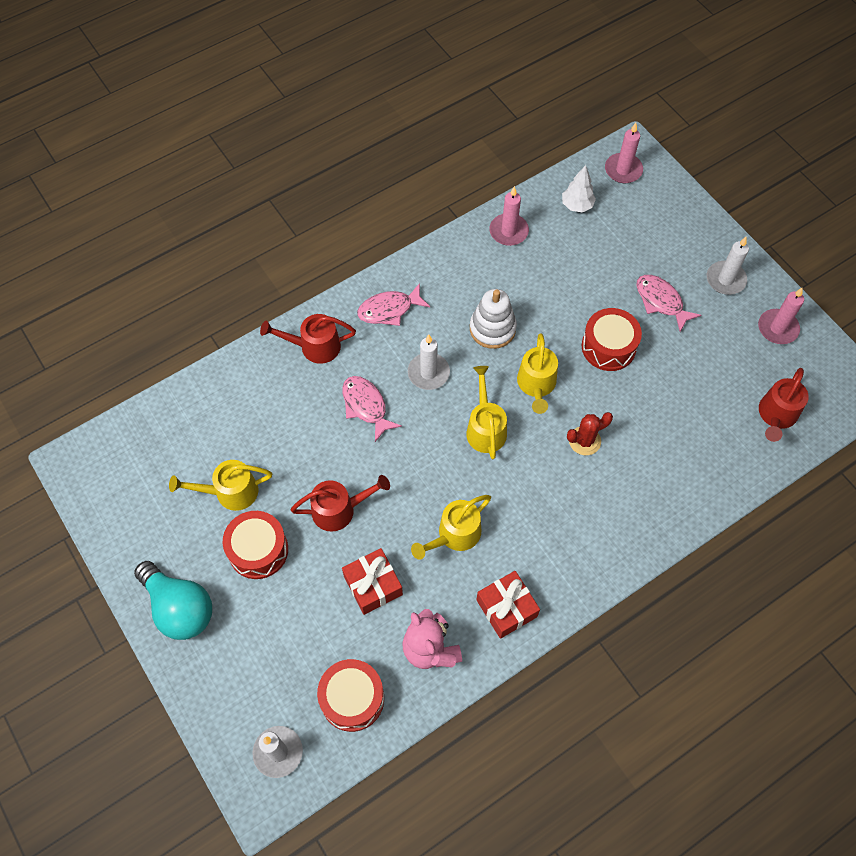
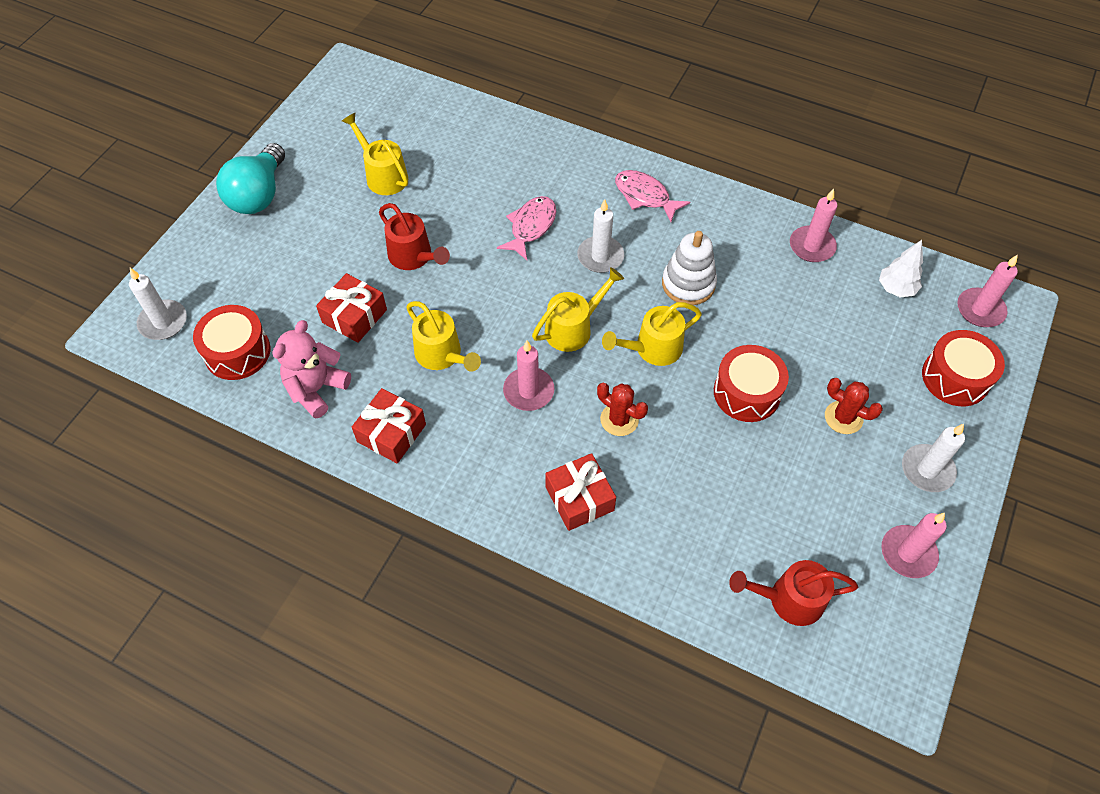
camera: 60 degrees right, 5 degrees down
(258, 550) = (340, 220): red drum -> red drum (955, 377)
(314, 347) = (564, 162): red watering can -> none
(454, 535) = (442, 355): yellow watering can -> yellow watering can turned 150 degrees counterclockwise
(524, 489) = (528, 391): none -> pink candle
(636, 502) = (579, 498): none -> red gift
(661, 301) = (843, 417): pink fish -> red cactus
==
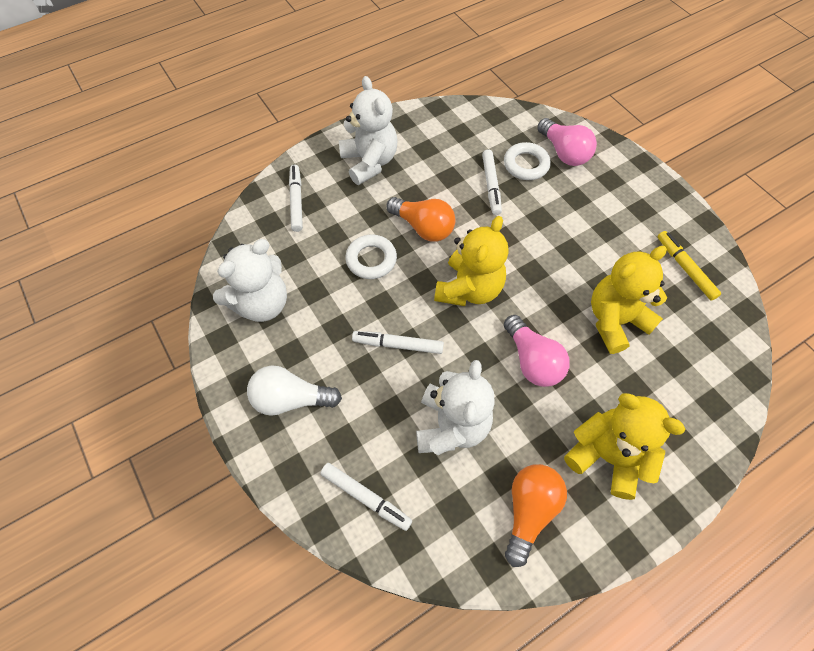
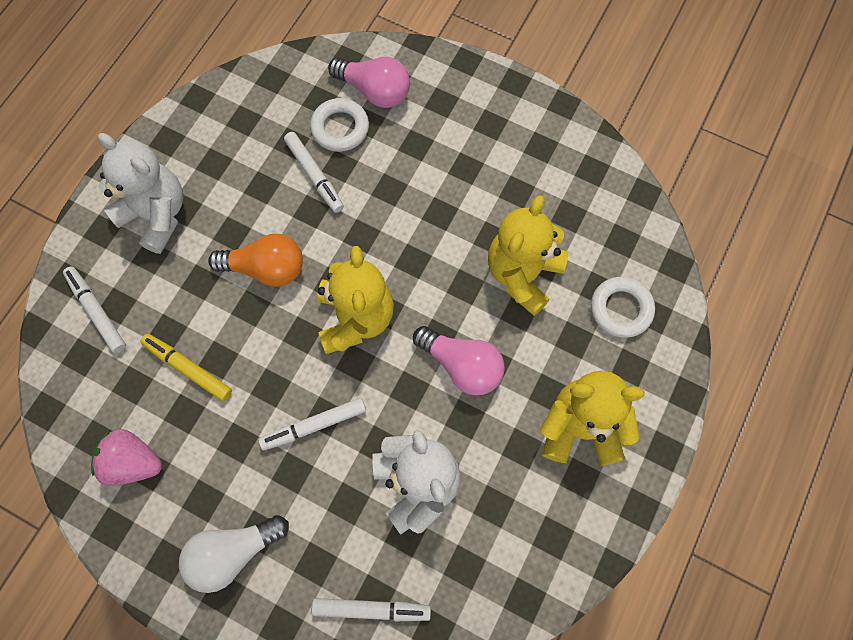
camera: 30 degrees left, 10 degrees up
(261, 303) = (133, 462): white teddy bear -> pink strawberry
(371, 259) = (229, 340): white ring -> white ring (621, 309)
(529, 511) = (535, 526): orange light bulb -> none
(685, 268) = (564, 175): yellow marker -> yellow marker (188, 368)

PROBLEM DETAILS
Begin with the line that has "(636, 502) = (579, 498): none -> red gift" in the listing above and end after the line that has "(661, 301) = (843, 417): pink"; output those lines exactly.

TASK RESULT
(636, 502) = (579, 498): none -> red gift
(661, 301) = (843, 417): pink fish -> red cactus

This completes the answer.